WHAT TO WORK ON:
Scan the data for "none" and copy the lines it appears in.

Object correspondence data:
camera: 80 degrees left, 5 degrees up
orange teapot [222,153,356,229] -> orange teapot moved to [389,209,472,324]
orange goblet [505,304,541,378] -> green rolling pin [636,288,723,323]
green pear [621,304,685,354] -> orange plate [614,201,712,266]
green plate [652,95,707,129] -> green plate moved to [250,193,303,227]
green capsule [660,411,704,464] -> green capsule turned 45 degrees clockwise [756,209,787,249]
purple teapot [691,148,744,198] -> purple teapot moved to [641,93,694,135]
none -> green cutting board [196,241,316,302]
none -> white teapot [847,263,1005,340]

RESULT OF THE EXERCISE:
none -> green cutting board [196,241,316,302]
none -> white teapot [847,263,1005,340]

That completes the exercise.